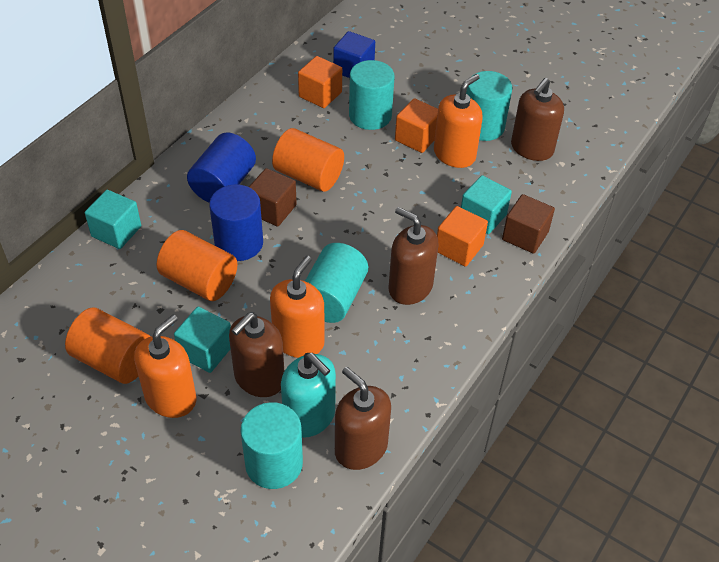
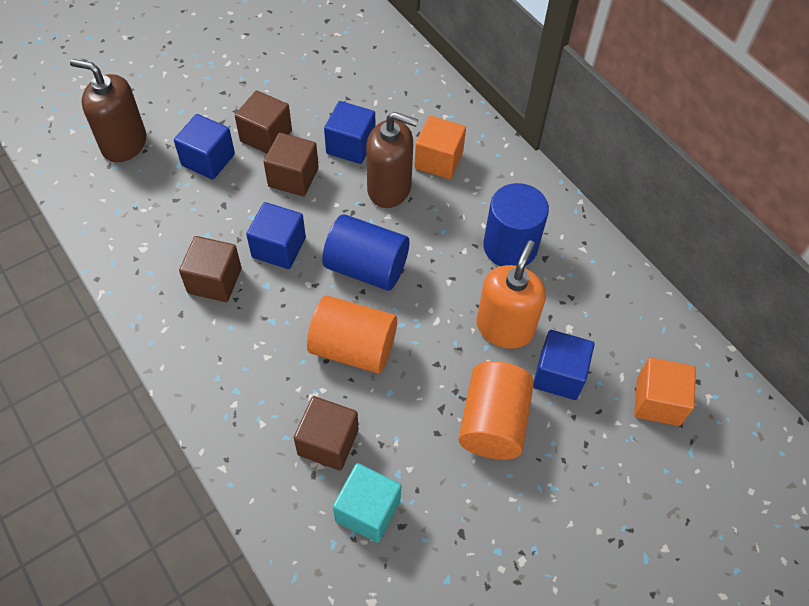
blue cube: 1 -> 4
brown cube: 2 -> 4
brown soap dispenser: 4 -> 2
orange cube: 3 -> 2
orange cylinder: 3 -> 2
orange soap dispenser: 3 -> 1
turquoise cube: 3 -> 1
turquoise cylinder: 4 -> 0
turquoise soap dispenser: 1 -> 0

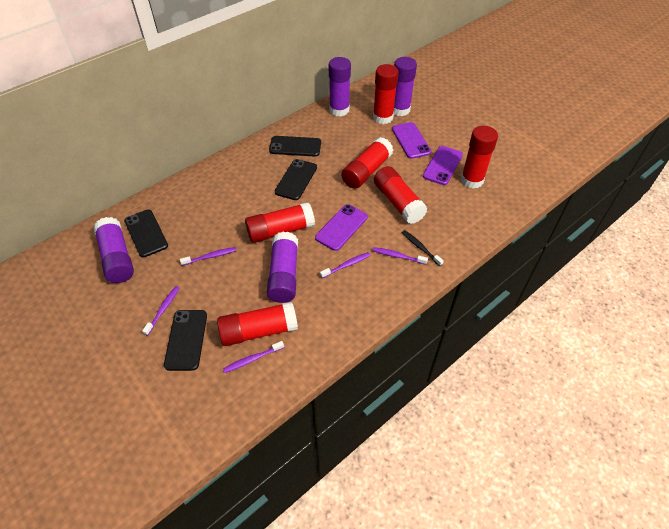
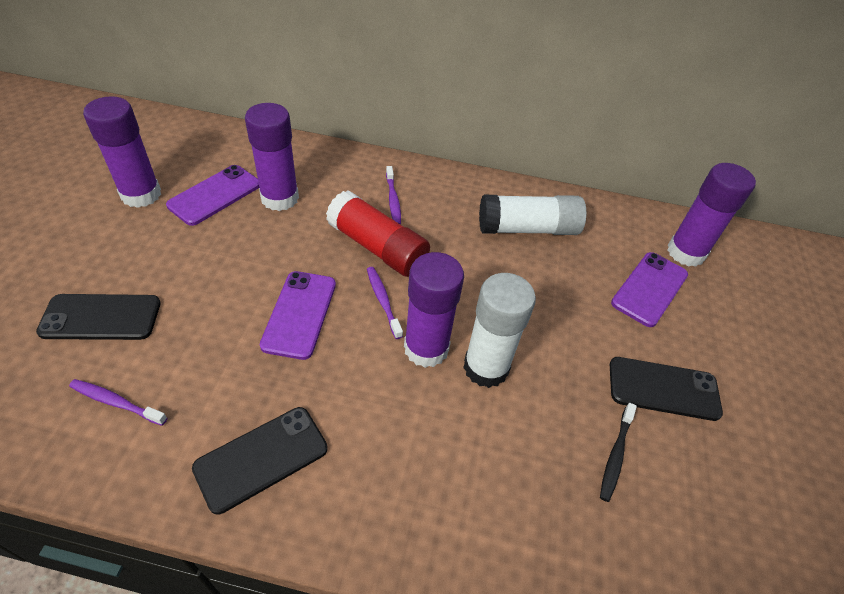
black phone: 4 -> 3
purple toothbrush: 5 -> 3
red glue stick: 6 -> 1
white glue stick: 0 -> 2

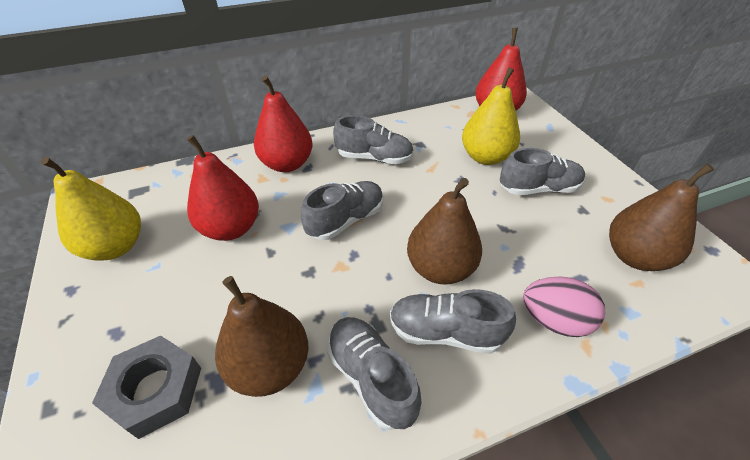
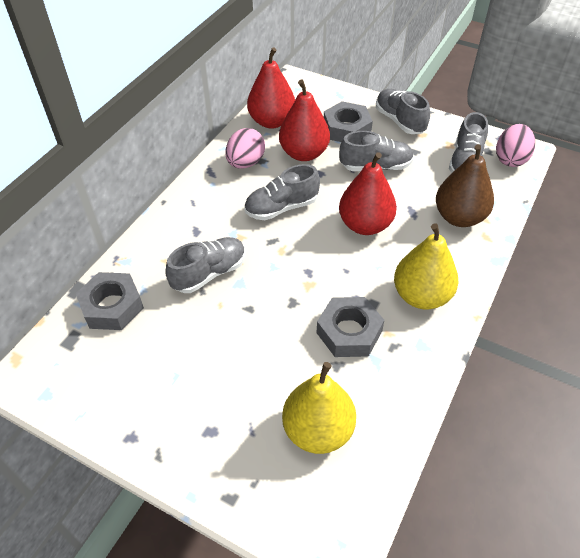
brown pear: 3 -> 1
grey nut: 1 -> 3
pink egg: 1 -> 2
------------------------
EXERCISE DESCRIPTION »
What you return should be all of the material above, exactly, and none of its pictures.

ANSWER AREA »
blue cube: 1 -> 4
brown cube: 2 -> 4
brown soap dispenser: 4 -> 2
orange cube: 3 -> 2
orange cylinder: 3 -> 2
orange soap dispenser: 3 -> 1
turquoise cube: 3 -> 1
turquoise cylinder: 4 -> 0
turquoise soap dispenser: 1 -> 0

black phone: 4 -> 3
purple toothbrush: 5 -> 3
red glue stick: 6 -> 1
white glue stick: 0 -> 2

brown pear: 3 -> 1
grey nut: 1 -> 3
pink egg: 1 -> 2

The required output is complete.